== Task goal ==
Retype the complete listing exactly as it appears.

>> begin

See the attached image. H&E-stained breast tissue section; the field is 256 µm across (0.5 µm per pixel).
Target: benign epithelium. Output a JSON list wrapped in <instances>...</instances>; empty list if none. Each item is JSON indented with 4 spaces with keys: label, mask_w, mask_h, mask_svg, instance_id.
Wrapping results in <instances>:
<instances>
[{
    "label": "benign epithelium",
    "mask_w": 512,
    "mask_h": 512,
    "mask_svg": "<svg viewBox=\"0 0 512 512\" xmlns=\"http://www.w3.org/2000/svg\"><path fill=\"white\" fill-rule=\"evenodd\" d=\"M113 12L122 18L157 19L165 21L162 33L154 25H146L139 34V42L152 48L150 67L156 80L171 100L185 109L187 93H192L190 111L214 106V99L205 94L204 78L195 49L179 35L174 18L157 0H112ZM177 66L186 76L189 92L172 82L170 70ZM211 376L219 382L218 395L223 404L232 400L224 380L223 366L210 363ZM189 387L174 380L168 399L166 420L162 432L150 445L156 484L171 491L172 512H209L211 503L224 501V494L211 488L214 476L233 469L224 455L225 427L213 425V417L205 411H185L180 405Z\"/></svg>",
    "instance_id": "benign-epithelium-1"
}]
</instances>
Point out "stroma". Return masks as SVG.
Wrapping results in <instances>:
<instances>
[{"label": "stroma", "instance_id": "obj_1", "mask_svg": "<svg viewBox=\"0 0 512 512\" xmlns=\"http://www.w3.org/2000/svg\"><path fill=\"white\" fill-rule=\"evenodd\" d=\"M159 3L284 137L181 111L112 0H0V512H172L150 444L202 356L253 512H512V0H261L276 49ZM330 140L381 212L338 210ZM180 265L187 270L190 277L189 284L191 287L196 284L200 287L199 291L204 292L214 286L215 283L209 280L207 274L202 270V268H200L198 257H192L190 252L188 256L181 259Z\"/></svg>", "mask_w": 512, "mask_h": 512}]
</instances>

>> end

== Task output ==
See the attached image. H&E-stained breast tissue section; the field is 256 µm across (0.5 µm per pixel).
Target: benign epithelium. Output a JSON list wrapped in <instances>...</instances>; empty list if none. Each item is JSON indented with 4 spaces with keys: label, mask_w, mask_h, mask_svg, instance_id.
Wrapping results in <instances>:
<instances>
[{
    "label": "benign epithelium",
    "mask_w": 512,
    "mask_h": 512,
    "mask_svg": "<svg viewBox=\"0 0 512 512\" xmlns=\"http://www.w3.org/2000/svg\"><path fill=\"white\" fill-rule=\"evenodd\" d=\"M113 12L122 18L157 19L165 21L162 33L154 25H146L139 34V42L152 48L150 67L156 80L171 100L185 109L187 93H192L190 111L214 106V99L205 94L204 78L195 49L179 35L174 18L157 0H112ZM177 66L186 76L189 92L172 82L170 70ZM211 376L219 382L218 395L223 404L232 400L224 380L223 366L210 363ZM189 387L174 380L168 399L166 420L162 432L150 445L156 484L171 491L172 512H209L211 503L224 501V494L211 488L214 476L233 469L224 455L225 427L213 425V417L205 411H185L180 405Z\"/></svg>",
    "instance_id": "benign-epithelium-1"
}]
</instances>
Point out "stroma". Return masks as SVG.
Wrapping results in <instances>:
<instances>
[{"label": "stroma", "instance_id": "obj_1", "mask_svg": "<svg viewBox=\"0 0 512 512\" xmlns=\"http://www.w3.org/2000/svg\"><path fill=\"white\" fill-rule=\"evenodd\" d=\"M159 3L284 137L181 111L112 0H0V512H172L150 444L202 356L253 512H512V0H261L276 49ZM330 140L381 212L338 210ZM180 265L187 270L190 277L189 284L191 287L196 284L200 287L199 291L204 292L214 286L215 283L209 280L207 274L202 270V268H200L198 257H192L190 252L188 256L181 259Z\"/></svg>", "mask_w": 512, "mask_h": 512}]
</instances>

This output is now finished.